» PROBLEM DESCRIPTION
Reproduce only the lines of the material below that start at the line containing "IR1 pin OUT: D4 -> D5" and stop at the line containing "LCD1 pin SDA: A4 -> A2". Keep both end lines.
+-------+
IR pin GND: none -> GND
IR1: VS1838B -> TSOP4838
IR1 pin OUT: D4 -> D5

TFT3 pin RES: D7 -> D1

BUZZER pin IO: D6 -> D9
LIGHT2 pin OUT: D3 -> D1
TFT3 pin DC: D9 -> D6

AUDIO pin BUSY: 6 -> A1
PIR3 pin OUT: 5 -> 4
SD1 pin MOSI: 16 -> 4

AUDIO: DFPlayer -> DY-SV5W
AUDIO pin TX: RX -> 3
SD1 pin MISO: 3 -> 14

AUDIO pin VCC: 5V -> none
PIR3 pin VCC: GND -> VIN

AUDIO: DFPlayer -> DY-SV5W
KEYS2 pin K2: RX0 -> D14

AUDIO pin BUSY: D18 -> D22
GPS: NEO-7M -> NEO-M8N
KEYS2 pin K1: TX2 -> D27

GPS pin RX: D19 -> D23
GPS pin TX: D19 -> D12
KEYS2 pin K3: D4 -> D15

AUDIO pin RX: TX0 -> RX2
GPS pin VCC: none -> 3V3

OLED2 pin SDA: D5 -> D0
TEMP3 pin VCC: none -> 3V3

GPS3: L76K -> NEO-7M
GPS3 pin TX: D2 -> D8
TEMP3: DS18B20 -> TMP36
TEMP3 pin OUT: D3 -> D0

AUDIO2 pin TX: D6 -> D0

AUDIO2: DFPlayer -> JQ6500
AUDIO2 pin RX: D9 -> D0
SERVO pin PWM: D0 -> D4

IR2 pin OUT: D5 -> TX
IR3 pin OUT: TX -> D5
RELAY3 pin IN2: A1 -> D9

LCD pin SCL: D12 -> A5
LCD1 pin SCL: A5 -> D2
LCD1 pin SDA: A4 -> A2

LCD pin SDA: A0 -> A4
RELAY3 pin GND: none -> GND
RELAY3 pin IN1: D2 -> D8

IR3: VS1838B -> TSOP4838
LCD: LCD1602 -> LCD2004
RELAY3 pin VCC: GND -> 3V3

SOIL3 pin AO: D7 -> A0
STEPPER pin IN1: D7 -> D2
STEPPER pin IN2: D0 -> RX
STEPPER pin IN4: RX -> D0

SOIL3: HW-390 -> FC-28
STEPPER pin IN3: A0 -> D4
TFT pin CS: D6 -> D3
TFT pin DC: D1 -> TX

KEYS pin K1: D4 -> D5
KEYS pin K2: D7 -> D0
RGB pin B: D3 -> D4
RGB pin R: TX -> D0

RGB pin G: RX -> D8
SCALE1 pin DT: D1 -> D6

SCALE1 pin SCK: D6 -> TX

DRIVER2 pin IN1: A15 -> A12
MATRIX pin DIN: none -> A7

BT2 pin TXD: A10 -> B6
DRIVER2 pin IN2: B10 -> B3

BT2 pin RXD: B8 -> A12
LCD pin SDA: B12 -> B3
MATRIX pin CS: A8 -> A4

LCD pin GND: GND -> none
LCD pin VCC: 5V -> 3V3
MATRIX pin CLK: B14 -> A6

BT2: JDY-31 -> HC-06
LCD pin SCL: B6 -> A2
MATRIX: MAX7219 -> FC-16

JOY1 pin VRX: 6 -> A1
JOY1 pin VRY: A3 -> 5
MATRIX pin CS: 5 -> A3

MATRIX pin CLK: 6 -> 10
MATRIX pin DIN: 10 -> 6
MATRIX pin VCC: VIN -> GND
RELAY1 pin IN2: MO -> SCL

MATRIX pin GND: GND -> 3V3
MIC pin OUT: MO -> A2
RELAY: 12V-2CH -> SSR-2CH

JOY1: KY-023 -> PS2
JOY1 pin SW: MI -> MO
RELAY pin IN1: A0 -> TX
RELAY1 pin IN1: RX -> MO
+-------+
» ANSWER SPACE
IR1 pin OUT: D4 -> D5

TFT3 pin RES: D7 -> D1

BUZZER pin IO: D6 -> D9
LIGHT2 pin OUT: D3 -> D1
TFT3 pin DC: D9 -> D6

AUDIO pin BUSY: 6 -> A1
PIR3 pin OUT: 5 -> 4
SD1 pin MOSI: 16 -> 4

AUDIO: DFPlayer -> DY-SV5W
AUDIO pin TX: RX -> 3
SD1 pin MISO: 3 -> 14

AUDIO pin VCC: 5V -> none
PIR3 pin VCC: GND -> VIN

AUDIO: DFPlayer -> DY-SV5W
KEYS2 pin K2: RX0 -> D14

AUDIO pin BUSY: D18 -> D22
GPS: NEO-7M -> NEO-M8N
KEYS2 pin K1: TX2 -> D27

GPS pin RX: D19 -> D23
GPS pin TX: D19 -> D12
KEYS2 pin K3: D4 -> D15

AUDIO pin RX: TX0 -> RX2
GPS pin VCC: none -> 3V3

OLED2 pin SDA: D5 -> D0
TEMP3 pin VCC: none -> 3V3

GPS3: L76K -> NEO-7M
GPS3 pin TX: D2 -> D8
TEMP3: DS18B20 -> TMP36
TEMP3 pin OUT: D3 -> D0

AUDIO2 pin TX: D6 -> D0

AUDIO2: DFPlayer -> JQ6500
AUDIO2 pin RX: D9 -> D0
SERVO pin PWM: D0 -> D4

IR2 pin OUT: D5 -> TX
IR3 pin OUT: TX -> D5
RELAY3 pin IN2: A1 -> D9

LCD pin SCL: D12 -> A5
LCD1 pin SCL: A5 -> D2
LCD1 pin SDA: A4 -> A2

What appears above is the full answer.